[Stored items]
---

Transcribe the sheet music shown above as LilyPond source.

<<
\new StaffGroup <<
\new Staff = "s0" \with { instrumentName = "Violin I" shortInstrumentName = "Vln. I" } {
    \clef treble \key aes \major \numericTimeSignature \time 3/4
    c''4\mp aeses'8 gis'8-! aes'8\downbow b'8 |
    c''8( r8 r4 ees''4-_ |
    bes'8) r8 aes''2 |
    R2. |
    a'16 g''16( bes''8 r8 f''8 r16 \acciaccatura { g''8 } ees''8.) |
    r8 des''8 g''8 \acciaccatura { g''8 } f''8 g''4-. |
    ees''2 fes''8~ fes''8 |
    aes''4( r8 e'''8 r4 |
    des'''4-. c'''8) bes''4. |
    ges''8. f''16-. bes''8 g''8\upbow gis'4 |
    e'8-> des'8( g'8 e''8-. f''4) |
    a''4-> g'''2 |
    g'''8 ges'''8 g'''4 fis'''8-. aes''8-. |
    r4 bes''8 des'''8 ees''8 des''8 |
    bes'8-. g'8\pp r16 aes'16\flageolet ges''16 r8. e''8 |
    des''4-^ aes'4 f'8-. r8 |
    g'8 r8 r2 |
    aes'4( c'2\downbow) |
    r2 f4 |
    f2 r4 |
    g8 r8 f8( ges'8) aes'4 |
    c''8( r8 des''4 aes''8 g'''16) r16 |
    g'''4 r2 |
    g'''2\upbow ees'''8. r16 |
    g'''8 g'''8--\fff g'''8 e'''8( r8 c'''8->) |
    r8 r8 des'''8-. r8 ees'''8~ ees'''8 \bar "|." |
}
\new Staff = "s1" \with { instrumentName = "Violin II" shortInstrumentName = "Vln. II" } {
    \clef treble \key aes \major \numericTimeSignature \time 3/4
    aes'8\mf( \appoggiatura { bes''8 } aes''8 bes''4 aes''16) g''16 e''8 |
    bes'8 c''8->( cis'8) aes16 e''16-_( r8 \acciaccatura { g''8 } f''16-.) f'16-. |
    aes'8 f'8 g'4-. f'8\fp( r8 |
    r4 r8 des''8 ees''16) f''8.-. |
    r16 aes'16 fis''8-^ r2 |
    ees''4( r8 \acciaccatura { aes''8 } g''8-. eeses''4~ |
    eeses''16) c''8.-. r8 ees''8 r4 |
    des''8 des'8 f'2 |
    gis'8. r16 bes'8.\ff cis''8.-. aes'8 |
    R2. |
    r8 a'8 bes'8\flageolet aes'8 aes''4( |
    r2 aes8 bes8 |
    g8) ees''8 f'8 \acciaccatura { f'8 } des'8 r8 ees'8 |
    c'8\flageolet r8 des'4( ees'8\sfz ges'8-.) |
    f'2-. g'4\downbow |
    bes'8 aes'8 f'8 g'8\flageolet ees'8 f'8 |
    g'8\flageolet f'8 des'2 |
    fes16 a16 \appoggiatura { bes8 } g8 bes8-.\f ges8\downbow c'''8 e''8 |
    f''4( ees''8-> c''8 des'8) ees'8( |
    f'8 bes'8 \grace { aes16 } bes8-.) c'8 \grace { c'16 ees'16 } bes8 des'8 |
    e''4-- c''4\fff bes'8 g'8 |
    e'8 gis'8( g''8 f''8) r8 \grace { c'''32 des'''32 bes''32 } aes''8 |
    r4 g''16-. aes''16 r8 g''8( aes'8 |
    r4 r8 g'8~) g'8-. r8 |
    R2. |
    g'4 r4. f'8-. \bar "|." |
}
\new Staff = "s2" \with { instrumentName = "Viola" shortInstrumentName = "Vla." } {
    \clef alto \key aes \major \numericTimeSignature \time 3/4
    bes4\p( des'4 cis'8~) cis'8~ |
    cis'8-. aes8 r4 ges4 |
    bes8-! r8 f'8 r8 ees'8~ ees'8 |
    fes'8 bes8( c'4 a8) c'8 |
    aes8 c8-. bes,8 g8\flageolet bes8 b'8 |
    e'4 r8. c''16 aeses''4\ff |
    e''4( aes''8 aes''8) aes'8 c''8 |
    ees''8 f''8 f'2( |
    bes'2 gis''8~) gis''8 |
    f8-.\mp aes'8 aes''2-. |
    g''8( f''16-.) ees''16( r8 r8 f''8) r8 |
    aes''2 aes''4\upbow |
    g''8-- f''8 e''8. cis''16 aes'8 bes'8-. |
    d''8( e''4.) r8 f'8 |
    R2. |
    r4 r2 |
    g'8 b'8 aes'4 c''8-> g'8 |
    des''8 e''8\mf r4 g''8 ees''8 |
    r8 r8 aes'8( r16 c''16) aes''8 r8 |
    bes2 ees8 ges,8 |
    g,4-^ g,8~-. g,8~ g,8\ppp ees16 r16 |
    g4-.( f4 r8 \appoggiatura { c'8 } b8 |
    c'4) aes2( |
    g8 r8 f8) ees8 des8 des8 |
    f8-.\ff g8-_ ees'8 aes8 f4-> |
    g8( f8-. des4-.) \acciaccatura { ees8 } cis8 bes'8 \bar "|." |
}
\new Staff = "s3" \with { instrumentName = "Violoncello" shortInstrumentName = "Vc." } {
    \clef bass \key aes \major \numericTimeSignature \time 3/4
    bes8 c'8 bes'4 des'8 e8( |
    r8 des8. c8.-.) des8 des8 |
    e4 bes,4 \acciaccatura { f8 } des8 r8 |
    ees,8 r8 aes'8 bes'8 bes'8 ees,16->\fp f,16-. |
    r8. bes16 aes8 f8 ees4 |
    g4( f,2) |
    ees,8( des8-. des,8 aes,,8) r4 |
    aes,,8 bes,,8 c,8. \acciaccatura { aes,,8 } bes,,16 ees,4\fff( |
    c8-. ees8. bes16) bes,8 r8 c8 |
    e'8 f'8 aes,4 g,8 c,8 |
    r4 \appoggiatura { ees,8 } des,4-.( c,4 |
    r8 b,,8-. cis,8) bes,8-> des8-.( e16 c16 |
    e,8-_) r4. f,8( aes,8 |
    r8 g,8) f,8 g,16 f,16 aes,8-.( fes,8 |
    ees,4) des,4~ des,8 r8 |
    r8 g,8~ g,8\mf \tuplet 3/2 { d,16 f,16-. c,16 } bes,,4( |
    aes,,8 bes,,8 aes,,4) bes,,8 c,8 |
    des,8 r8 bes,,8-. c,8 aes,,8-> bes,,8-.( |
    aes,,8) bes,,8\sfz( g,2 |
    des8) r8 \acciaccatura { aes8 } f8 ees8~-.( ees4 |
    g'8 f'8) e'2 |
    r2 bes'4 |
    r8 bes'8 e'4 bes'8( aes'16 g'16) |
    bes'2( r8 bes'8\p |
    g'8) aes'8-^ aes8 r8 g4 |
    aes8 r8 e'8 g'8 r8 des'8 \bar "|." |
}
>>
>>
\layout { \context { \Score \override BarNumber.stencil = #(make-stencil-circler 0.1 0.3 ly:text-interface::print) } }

---

Find each line in the entries above that contains the string "upbow" and copy those lines out.

**Result**
    ges''8. f''16-. bes''8 g''8\upbow gis'4 |
    g'''2\upbow ees'''8. r16 |
    aes''2 aes''4\upbow |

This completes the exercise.